• **YOUR TASK**
Below are some records. Print exactly the lines between the one holding "camera: 70 degrees left, 5 degrees down" and the one holding "(694, 609) = (772, 273): black vase -> none", inclusive, and nothing else.

• **MATERIAL PROVIDED**

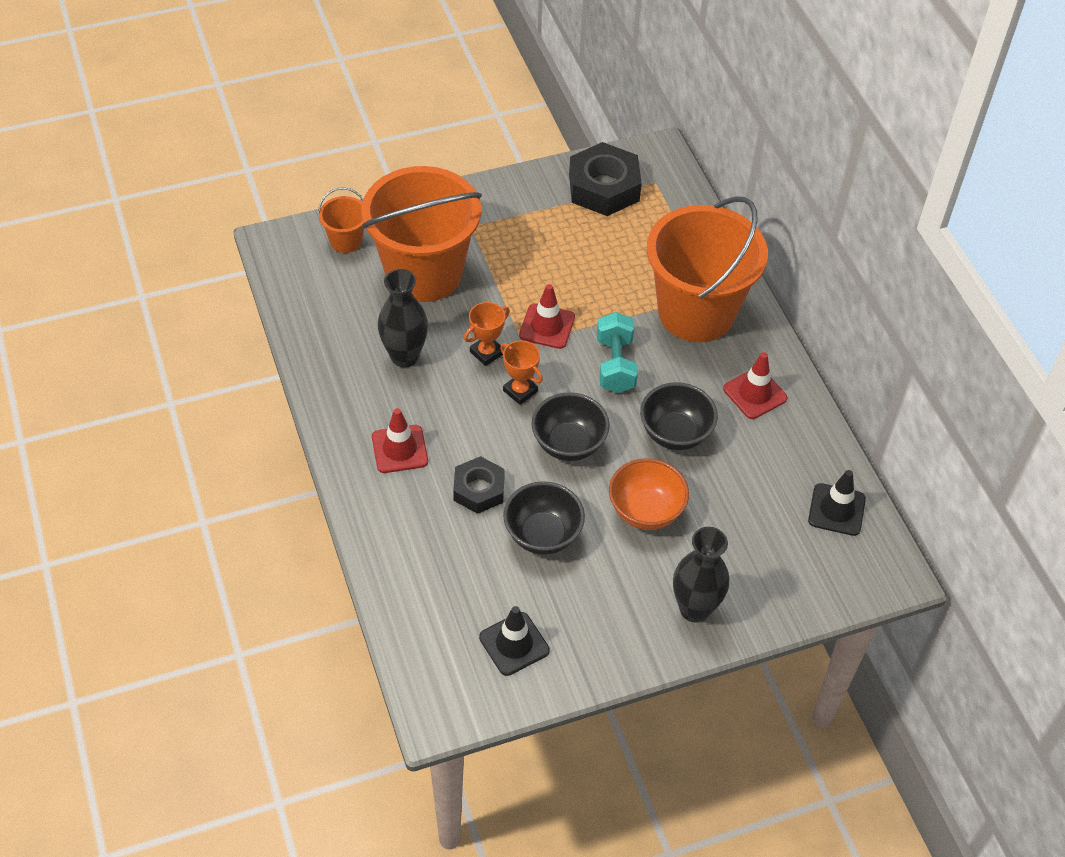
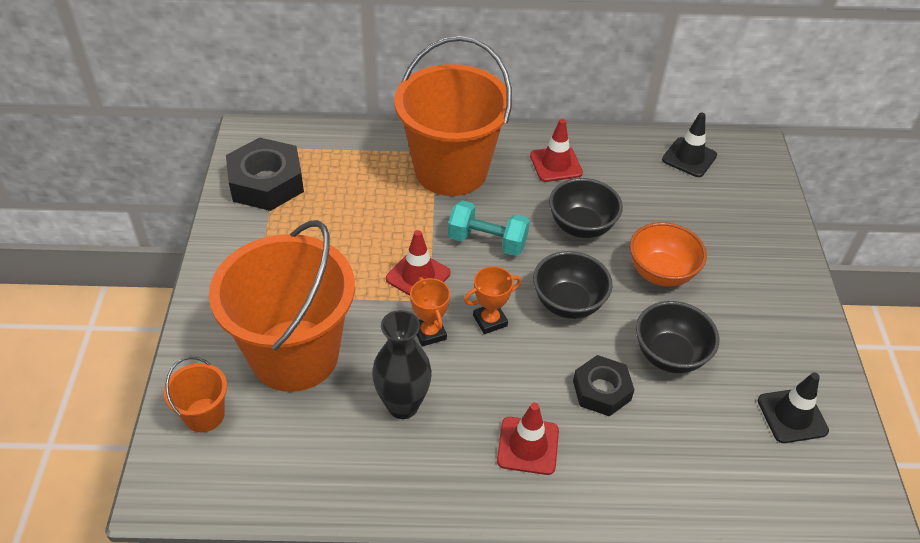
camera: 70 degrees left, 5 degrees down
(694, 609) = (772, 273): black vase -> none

---

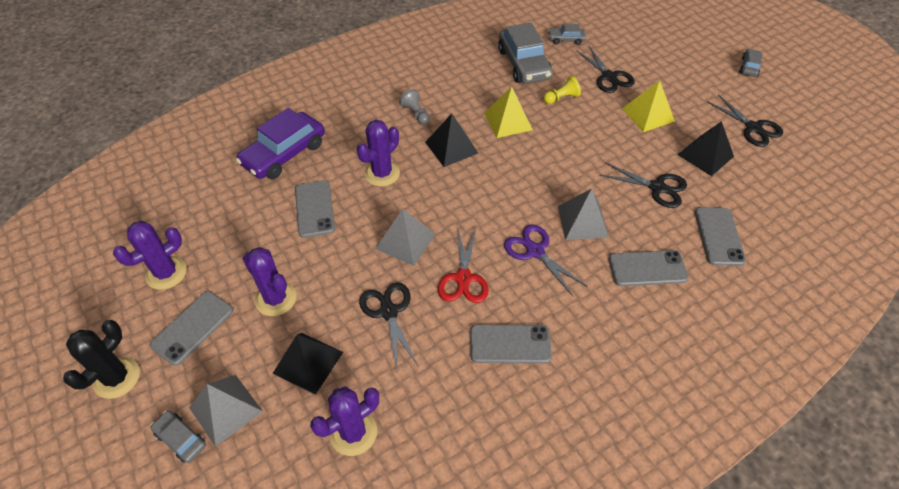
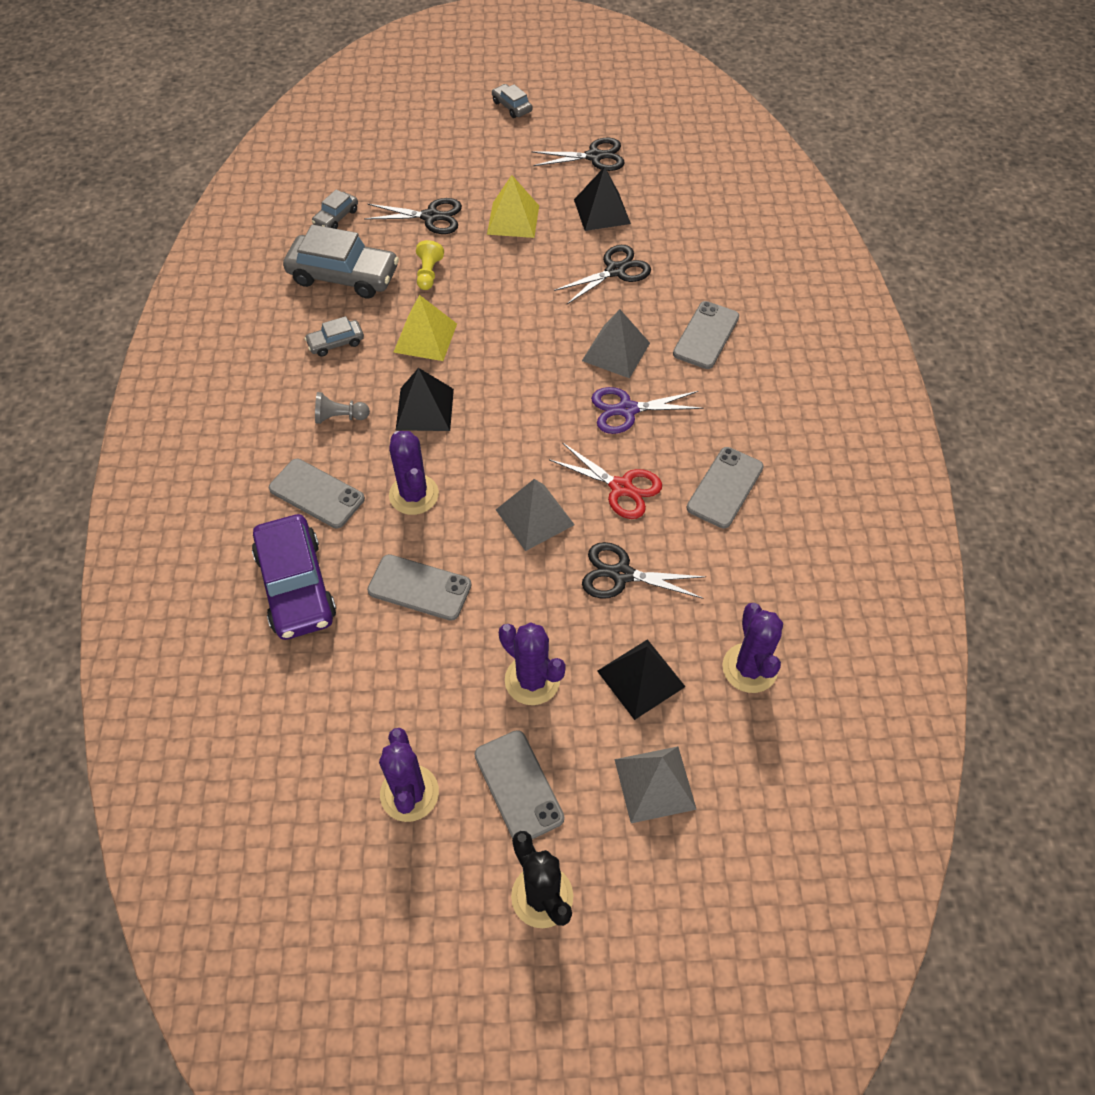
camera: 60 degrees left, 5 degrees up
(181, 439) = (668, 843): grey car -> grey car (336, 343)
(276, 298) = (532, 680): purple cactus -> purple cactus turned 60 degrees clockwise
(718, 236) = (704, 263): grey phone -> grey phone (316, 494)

• **PROBLEM SOLUTION**
camera: 70 degrees left, 5 degrees down
(694, 609) = (772, 273): black vase -> none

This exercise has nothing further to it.